*Activity*: Search the material below for the string "switch" and copy each line where it appears.

+ + +

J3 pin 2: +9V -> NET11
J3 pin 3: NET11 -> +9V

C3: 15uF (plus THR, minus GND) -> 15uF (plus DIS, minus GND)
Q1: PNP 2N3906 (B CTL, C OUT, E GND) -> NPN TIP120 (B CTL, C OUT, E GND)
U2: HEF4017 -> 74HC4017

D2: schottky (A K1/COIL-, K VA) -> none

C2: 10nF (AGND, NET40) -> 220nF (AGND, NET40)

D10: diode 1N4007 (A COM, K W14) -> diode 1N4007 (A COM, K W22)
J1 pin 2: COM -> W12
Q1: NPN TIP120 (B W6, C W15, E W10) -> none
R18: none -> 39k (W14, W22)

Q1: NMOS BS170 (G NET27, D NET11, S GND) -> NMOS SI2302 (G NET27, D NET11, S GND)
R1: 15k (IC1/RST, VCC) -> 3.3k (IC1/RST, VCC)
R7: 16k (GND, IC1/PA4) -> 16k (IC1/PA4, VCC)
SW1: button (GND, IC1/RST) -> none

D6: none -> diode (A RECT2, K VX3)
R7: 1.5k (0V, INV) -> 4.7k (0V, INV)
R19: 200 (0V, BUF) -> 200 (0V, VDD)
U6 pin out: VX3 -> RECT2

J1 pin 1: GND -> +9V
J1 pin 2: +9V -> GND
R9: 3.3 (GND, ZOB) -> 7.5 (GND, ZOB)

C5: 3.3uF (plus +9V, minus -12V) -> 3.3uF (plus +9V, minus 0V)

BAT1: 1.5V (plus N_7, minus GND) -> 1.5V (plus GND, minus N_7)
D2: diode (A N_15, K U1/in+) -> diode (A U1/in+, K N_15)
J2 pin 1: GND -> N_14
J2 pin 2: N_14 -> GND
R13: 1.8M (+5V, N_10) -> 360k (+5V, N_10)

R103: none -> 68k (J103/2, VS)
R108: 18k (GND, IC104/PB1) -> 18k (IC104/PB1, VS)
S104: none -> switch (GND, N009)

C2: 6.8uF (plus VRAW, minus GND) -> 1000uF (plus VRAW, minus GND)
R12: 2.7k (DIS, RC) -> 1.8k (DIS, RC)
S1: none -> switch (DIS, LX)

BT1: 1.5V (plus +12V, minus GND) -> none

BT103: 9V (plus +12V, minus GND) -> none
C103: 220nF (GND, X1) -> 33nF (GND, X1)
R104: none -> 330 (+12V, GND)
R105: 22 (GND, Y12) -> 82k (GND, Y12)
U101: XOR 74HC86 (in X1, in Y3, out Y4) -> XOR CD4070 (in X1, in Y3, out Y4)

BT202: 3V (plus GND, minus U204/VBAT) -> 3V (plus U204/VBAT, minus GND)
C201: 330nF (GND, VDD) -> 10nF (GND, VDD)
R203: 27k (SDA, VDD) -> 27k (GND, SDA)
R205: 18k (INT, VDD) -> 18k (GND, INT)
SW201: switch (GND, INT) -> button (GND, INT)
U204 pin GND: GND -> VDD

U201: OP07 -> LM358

+ + +

*Answer for this exercise*:
S104: none -> switch (GND, N009)
S1: none -> switch (DIS, LX)
SW201: switch (GND, INT) -> button (GND, INT)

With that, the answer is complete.